TASK TO CARRY OUT: Give the records again exactly as written. Leave out the pictures.

------ DATA SUPPLIED ------

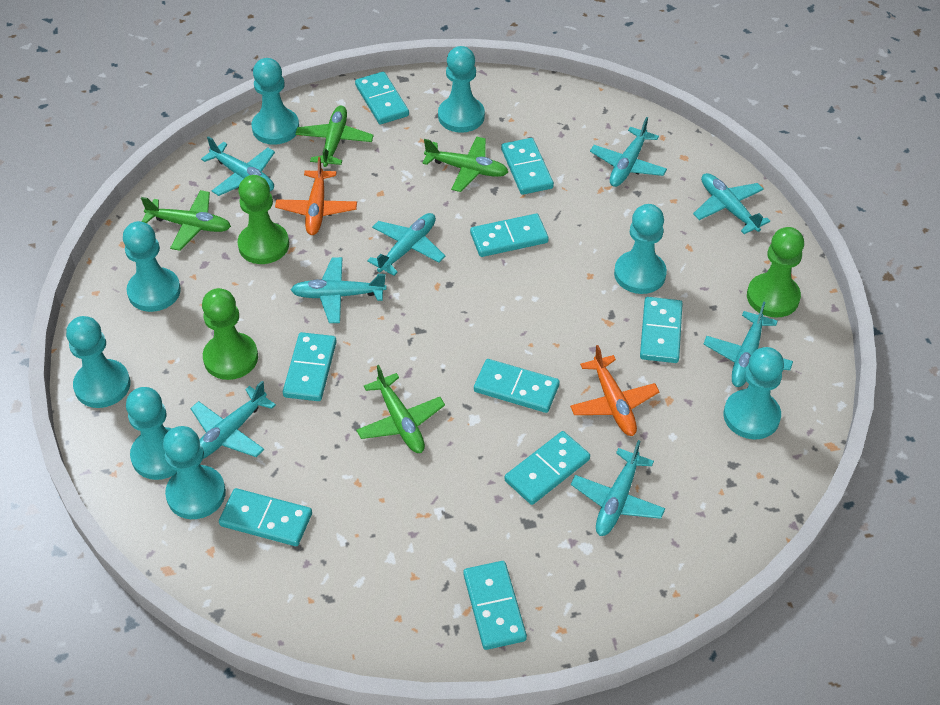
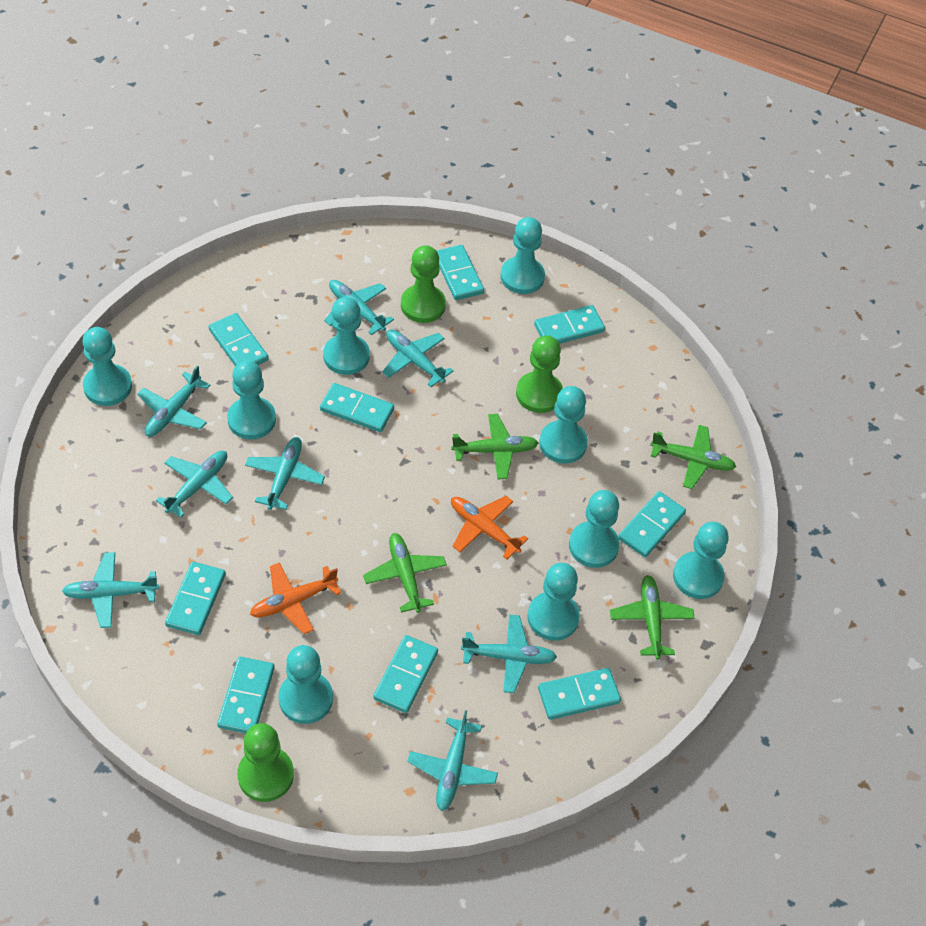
turquoise pawn: 8 -> 9

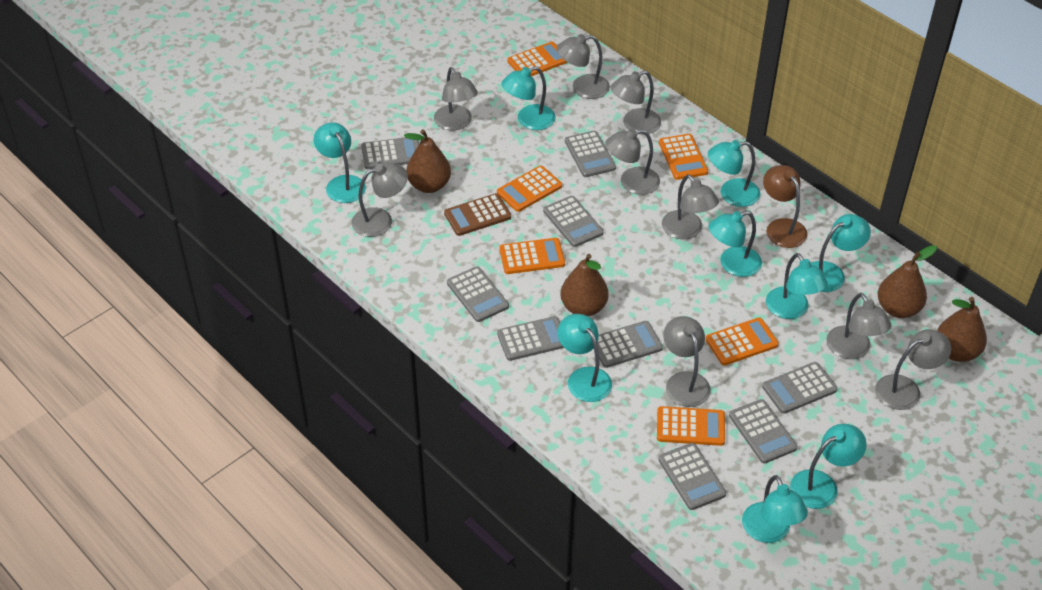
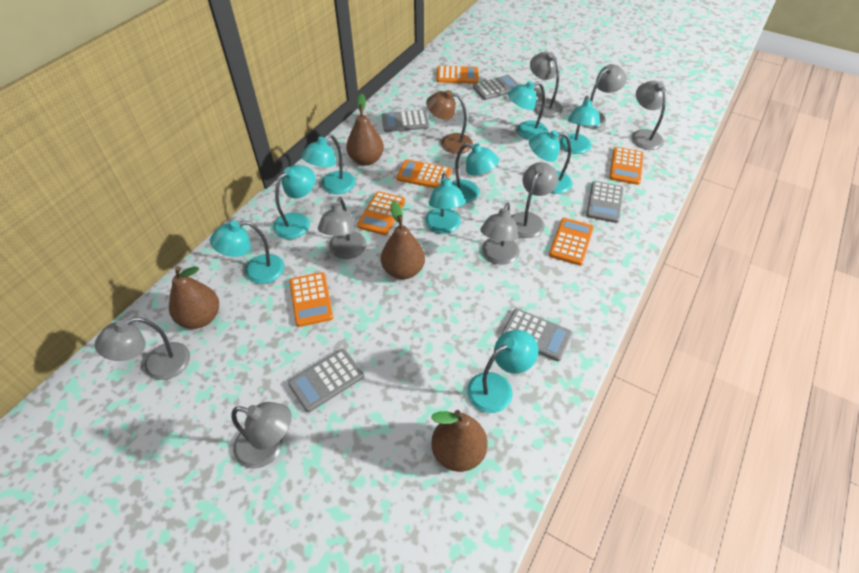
brown calculator: 1 -> 0
grey calculator: 9 -> 5
grey lamp: 9 -> 8

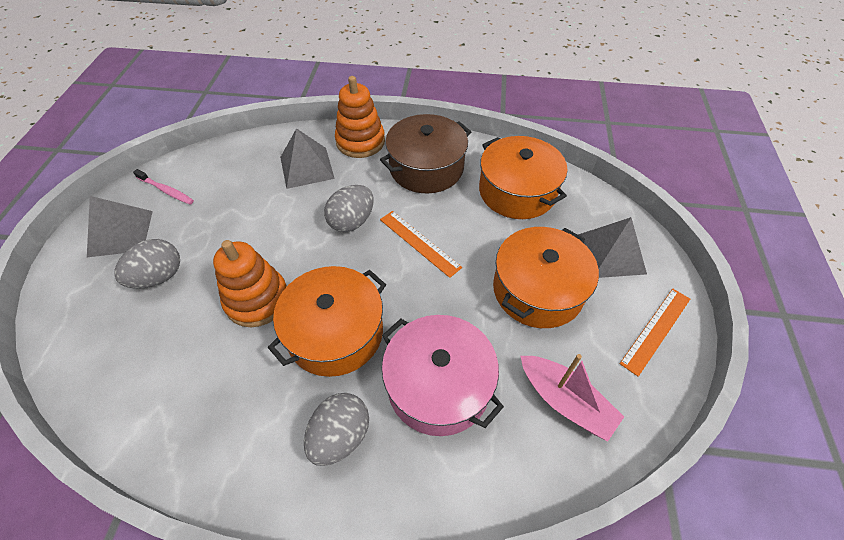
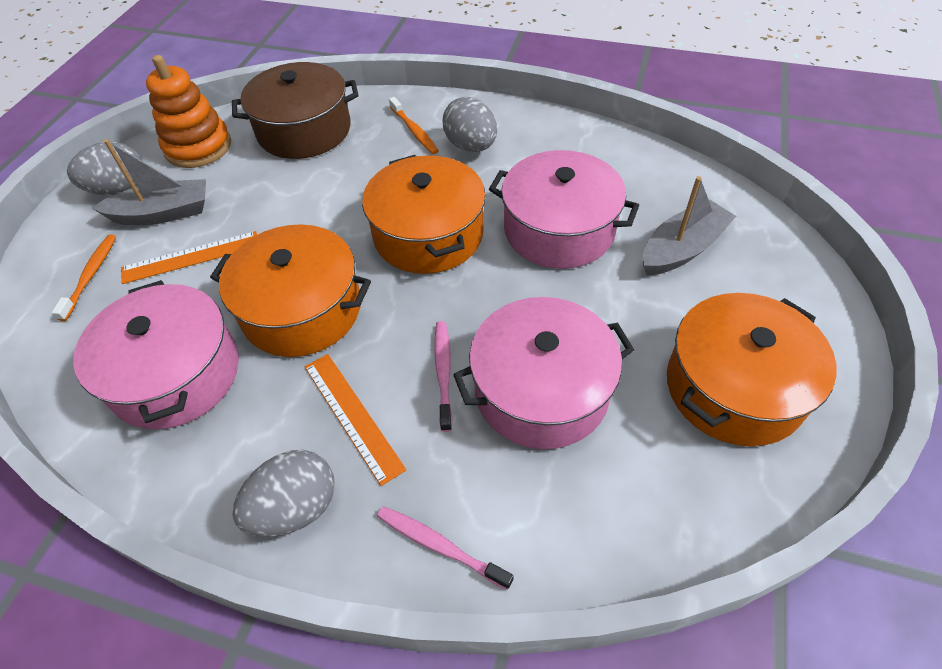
grey boat: 0 -> 2
grey pyramid: 3 -> 0
orange stacking toy: 2 -> 1
orange toothbrush: 0 -> 2
pink boat: 1 -> 0
pink pot: 1 -> 3
pink toothbrush: 1 -> 2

------

TASK RESULT:
turquoise pawn: 8 -> 9

brown calculator: 1 -> 0
grey calculator: 9 -> 5
grey lamp: 9 -> 8

grey boat: 0 -> 2
grey pyramid: 3 -> 0
orange stacking toy: 2 -> 1
orange toothbrush: 0 -> 2
pink boat: 1 -> 0
pink pot: 1 -> 3
pink toothbrush: 1 -> 2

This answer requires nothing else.